===== DATASET EXCERPTS =====

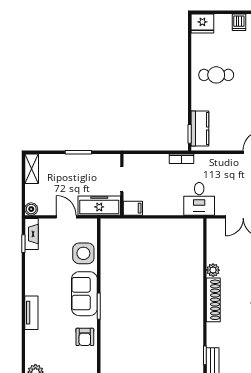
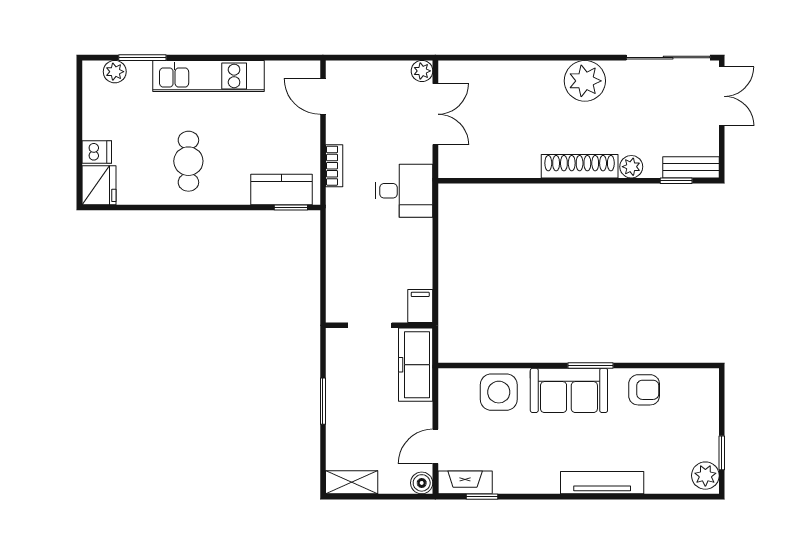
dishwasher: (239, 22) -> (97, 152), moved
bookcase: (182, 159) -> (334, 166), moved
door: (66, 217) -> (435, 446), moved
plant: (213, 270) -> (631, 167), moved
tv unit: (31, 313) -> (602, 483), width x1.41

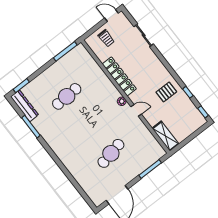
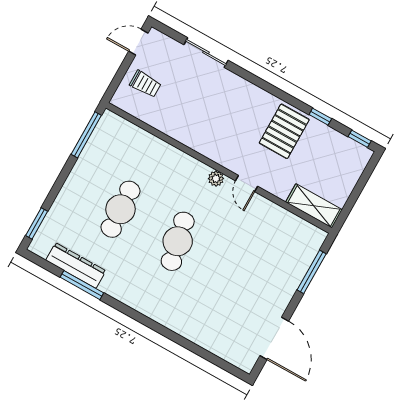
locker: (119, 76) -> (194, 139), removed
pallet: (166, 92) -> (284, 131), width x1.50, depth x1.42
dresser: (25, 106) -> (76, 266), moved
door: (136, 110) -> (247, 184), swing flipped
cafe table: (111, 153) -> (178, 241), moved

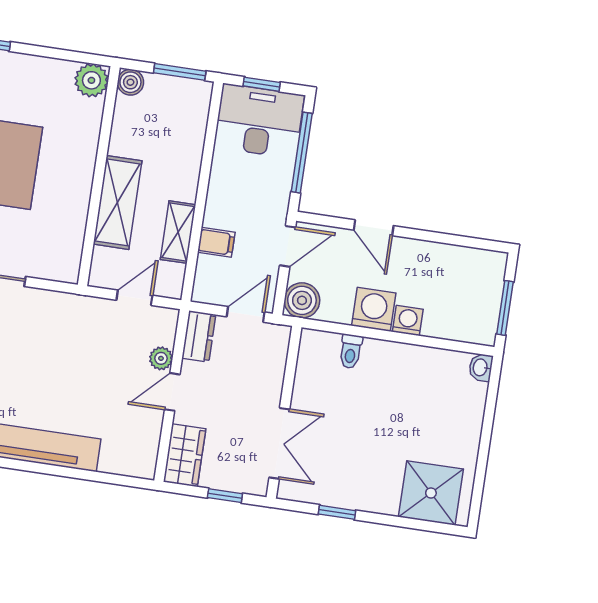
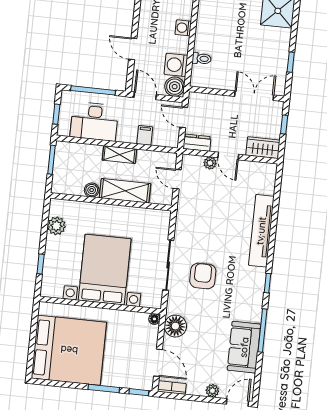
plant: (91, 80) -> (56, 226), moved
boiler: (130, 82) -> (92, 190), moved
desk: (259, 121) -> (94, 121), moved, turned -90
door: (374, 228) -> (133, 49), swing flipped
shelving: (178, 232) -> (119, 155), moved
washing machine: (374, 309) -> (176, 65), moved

=====
===== DATASET EXCERPTS =====

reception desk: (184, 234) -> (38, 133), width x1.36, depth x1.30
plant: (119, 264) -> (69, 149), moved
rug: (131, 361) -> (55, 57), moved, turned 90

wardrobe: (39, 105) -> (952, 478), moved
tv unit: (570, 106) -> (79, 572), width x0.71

=====

_HOW TO COMPLETE THIS TASK_: Only the lines above from the one with "dishwasher: (239, 22) -> (97, 152), moved" to the one with "shelving: (178, 232) -> (119, 155), moved" should be printed, both included and exactly as written; no picture belongs in the copy.

_TASK RESPONSE_:
dishwasher: (239, 22) -> (97, 152), moved
bookcase: (182, 159) -> (334, 166), moved
door: (66, 217) -> (435, 446), moved
plant: (213, 270) -> (631, 167), moved
tv unit: (31, 313) -> (602, 483), width x1.41

locker: (119, 76) -> (194, 139), removed
pallet: (166, 92) -> (284, 131), width x1.50, depth x1.42
dresser: (25, 106) -> (76, 266), moved
door: (136, 110) -> (247, 184), swing flipped
cafe table: (111, 153) -> (178, 241), moved

plant: (91, 80) -> (56, 226), moved
boiler: (130, 82) -> (92, 190), moved
desk: (259, 121) -> (94, 121), moved, turned -90
door: (374, 228) -> (133, 49), swing flipped
shelving: (178, 232) -> (119, 155), moved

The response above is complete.